▸ **Exercise aim**:
Return every line of the data below exactly, but do not include the images.

(Data records)
------------------------
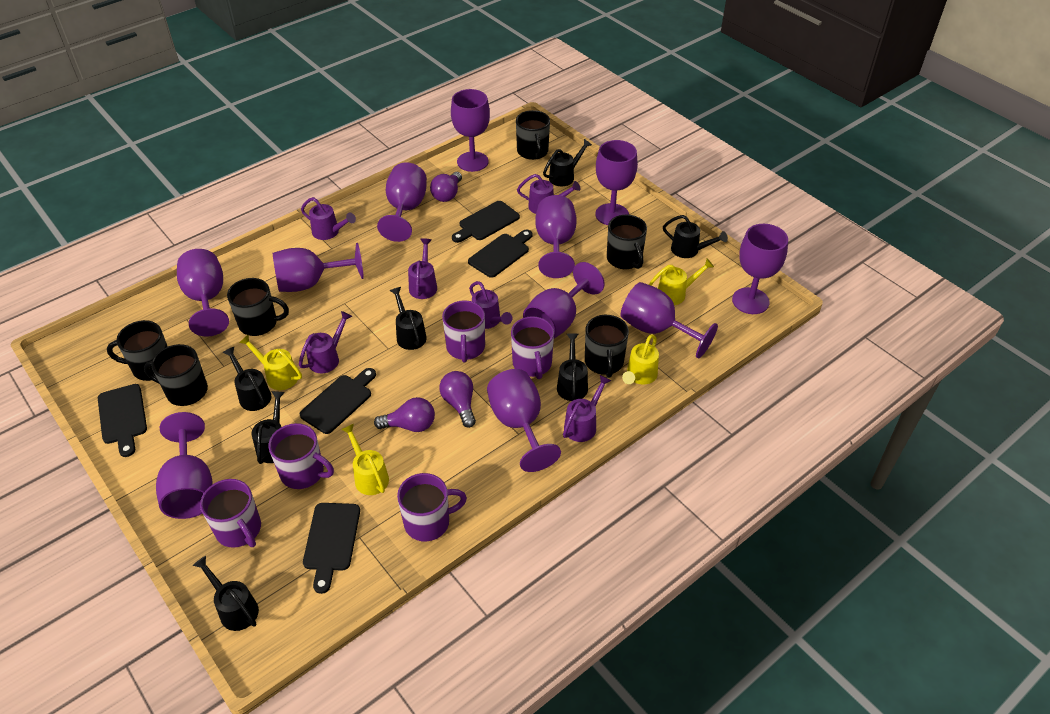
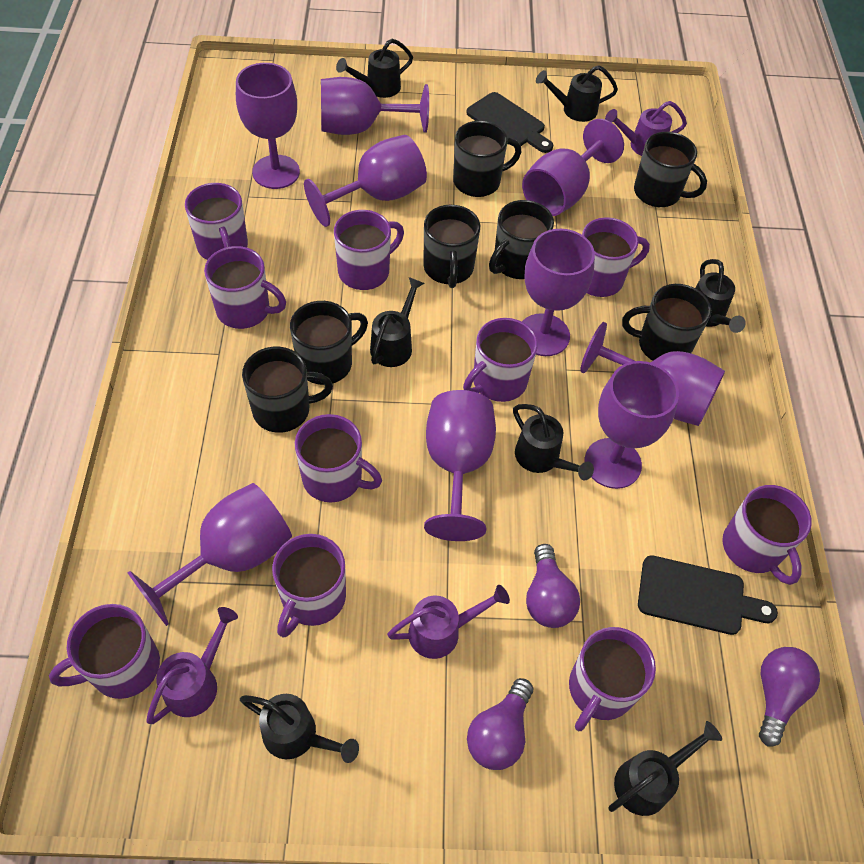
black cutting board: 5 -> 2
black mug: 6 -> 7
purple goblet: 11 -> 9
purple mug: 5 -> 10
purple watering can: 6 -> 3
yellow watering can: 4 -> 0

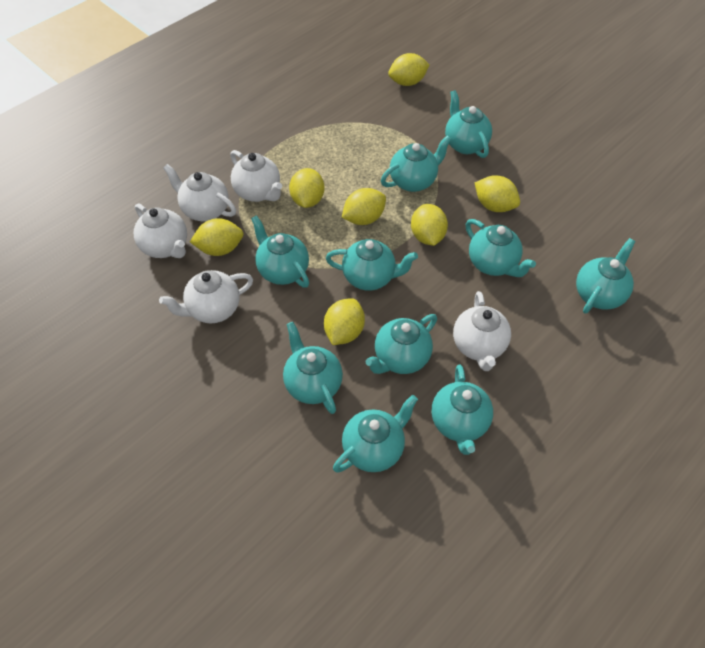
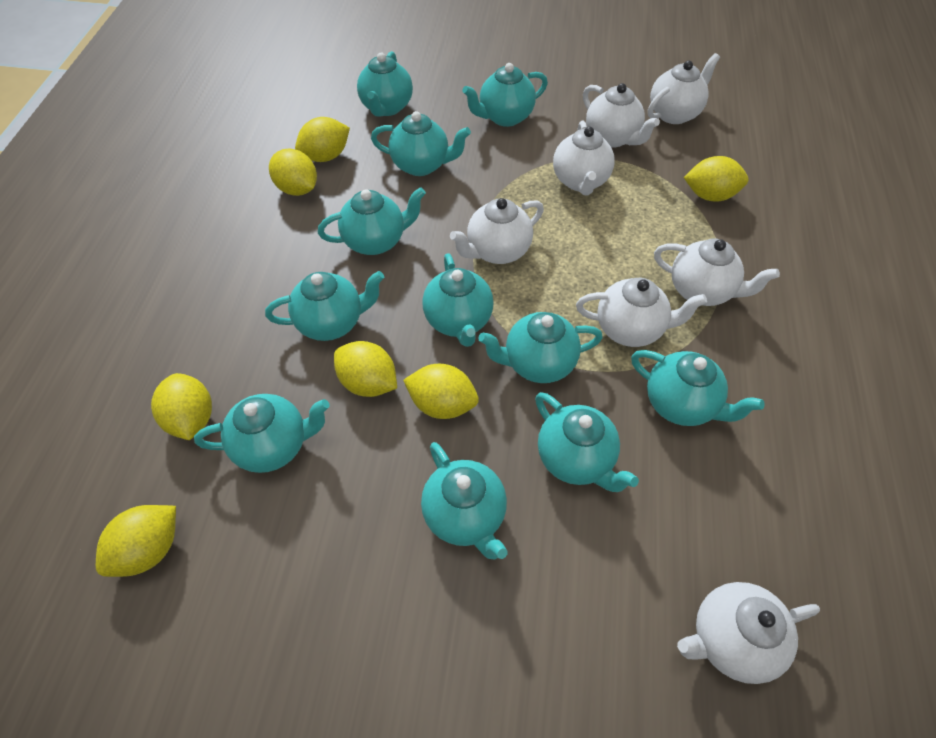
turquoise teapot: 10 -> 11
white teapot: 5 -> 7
------------------------
▸ **Your solution**:
black cutting board: 5 -> 2
black mug: 6 -> 7
purple goblet: 11 -> 9
purple mug: 5 -> 10
purple watering can: 6 -> 3
yellow watering can: 4 -> 0

turquoise teapot: 10 -> 11
white teapot: 5 -> 7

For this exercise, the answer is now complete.